__How to complete this task__:
Format the listing from the line with "In the image, there" up to and including the line with "on click(768, 415)." as a numbered list, leaving out blank lines.

__Material provided__:
━━━━

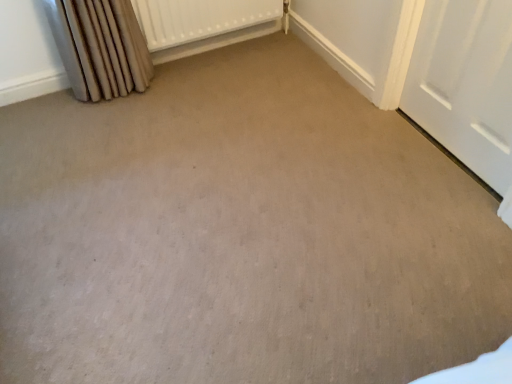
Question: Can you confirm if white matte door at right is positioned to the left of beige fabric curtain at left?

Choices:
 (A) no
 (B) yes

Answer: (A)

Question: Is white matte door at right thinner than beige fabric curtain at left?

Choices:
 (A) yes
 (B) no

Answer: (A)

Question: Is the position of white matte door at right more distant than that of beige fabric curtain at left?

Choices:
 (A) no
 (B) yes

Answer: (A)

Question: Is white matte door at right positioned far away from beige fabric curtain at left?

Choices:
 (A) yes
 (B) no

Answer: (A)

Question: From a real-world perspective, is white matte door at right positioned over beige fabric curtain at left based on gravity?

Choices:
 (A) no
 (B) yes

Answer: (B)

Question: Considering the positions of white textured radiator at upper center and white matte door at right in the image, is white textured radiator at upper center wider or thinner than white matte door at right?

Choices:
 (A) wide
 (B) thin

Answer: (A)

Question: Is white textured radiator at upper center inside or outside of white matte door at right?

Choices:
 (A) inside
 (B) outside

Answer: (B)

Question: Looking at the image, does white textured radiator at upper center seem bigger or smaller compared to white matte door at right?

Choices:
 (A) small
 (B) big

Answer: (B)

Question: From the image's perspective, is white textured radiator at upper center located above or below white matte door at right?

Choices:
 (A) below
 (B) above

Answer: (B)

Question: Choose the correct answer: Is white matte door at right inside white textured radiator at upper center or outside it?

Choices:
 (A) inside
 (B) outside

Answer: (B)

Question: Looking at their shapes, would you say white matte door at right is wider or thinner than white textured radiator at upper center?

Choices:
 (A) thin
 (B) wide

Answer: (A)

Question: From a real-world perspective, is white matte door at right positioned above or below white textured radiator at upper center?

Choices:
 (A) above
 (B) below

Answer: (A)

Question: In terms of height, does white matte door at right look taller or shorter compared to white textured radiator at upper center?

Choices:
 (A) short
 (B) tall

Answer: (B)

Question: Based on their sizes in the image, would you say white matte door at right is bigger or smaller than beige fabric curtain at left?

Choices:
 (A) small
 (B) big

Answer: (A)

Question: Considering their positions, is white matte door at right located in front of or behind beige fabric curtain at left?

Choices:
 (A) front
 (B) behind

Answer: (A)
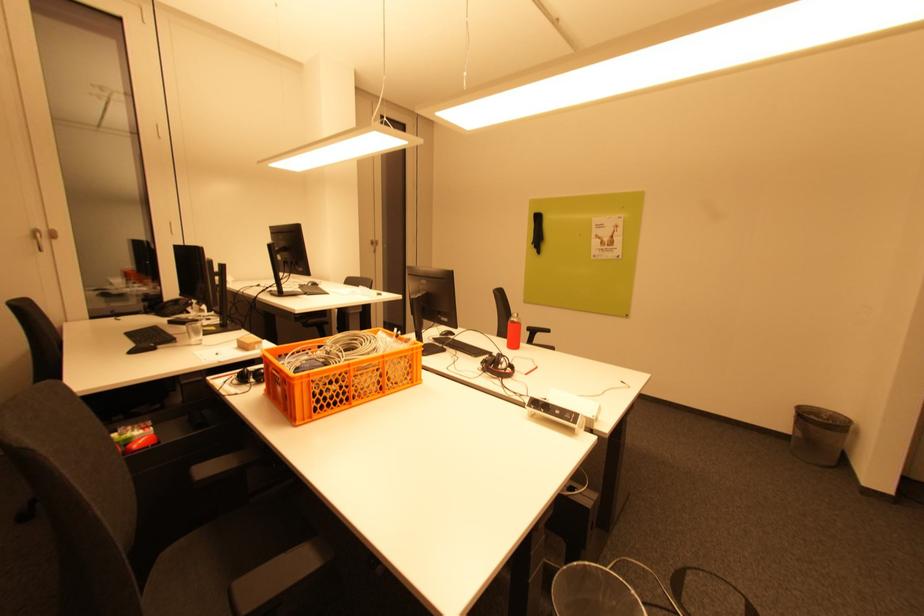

━━━━

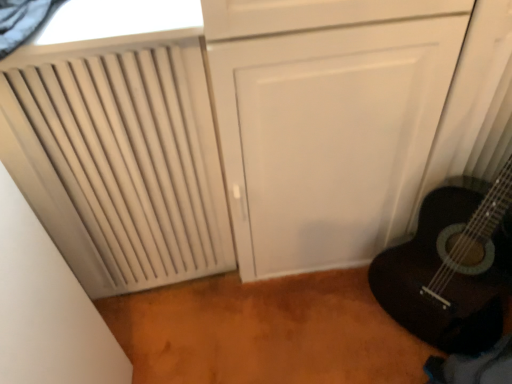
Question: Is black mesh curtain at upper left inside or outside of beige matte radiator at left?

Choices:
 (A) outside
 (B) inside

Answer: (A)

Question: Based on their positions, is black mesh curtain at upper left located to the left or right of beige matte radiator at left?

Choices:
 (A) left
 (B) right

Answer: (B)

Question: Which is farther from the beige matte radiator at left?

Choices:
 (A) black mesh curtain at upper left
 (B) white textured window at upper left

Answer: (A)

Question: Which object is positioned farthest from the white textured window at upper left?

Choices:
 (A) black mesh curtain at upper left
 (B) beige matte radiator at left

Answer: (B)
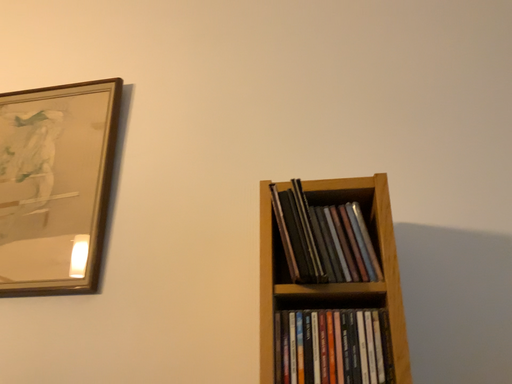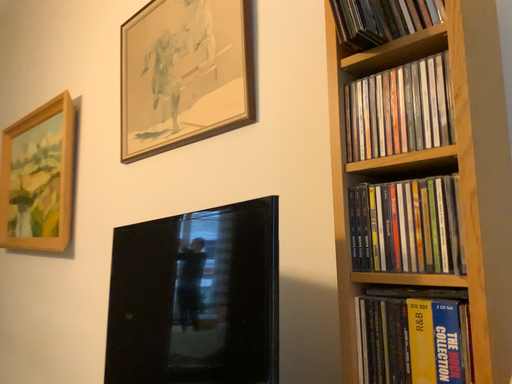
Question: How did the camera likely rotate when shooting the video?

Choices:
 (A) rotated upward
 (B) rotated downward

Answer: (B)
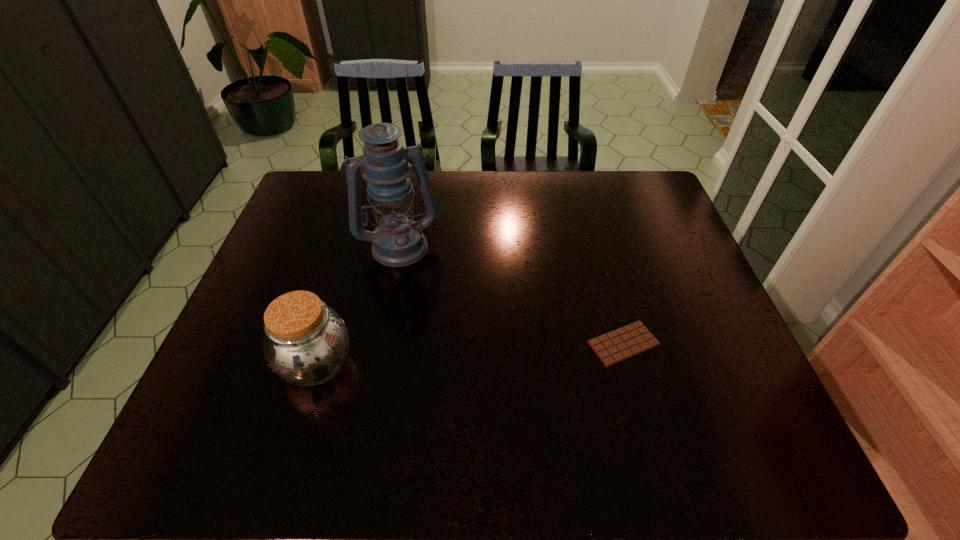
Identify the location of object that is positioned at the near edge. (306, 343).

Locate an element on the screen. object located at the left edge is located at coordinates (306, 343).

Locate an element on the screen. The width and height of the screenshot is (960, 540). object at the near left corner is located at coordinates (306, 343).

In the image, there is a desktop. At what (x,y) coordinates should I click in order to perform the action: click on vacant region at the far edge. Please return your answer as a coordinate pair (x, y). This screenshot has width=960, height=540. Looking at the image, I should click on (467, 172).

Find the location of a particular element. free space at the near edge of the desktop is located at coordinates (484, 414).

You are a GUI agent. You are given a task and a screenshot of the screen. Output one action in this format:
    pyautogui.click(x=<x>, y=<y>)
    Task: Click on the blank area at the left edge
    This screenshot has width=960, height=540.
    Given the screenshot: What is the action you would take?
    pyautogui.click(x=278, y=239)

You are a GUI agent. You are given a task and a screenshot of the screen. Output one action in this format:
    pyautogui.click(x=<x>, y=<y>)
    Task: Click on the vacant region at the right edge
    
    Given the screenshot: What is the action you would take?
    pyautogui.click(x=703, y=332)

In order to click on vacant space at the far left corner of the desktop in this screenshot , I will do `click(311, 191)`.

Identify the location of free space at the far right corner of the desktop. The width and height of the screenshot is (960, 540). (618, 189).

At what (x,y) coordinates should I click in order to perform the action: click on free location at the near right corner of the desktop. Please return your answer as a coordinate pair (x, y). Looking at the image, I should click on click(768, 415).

━━━━

__Result of the exercise__:
1. In the image, there is a desktop. At what (x,y) coordinates should I click in order to perform the action: click on vacant region at the far edge. Please return your answer as a coordinate pair (x, y). This screenshot has width=960, height=540. Looking at the image, I should click on (467, 172).
2. Find the location of a particular element. free space at the near edge of the desktop is located at coordinates (484, 414).
3. You are a GUI agent. You are given a task and a screenshot of the screen. Output one action in this format:
4.     pyautogui.click(x=<x>, y=<y>)
5.     Task: Click on the blank area at the left edge
6.     This screenshot has width=960, height=540.
7.     Given the screenshot: What is the action you would take?
8.     pyautogui.click(x=278, y=239)
9. You are a GUI agent. You are given a task and a screenshot of the screen. Output one action in this format:
10.     pyautogui.click(x=<x>, y=<y>)
11.     Task: Click on the vacant region at the right edge
12.     Given the screenshot: What is the action you would take?
13.     pyautogui.click(x=703, y=332)
14. In order to click on vacant space at the far left corner of the desktop in this screenshot , I will do `click(311, 191)`.
15. Identify the location of free space at the far right corner of the desktop. The width and height of the screenshot is (960, 540). (618, 189).
16. At what (x,y) coordinates should I click in order to perform the action: click on free location at the near right corner of the desktop. Please return your answer as a coordinate pair (x, y). Looking at the image, I should click on click(768, 415).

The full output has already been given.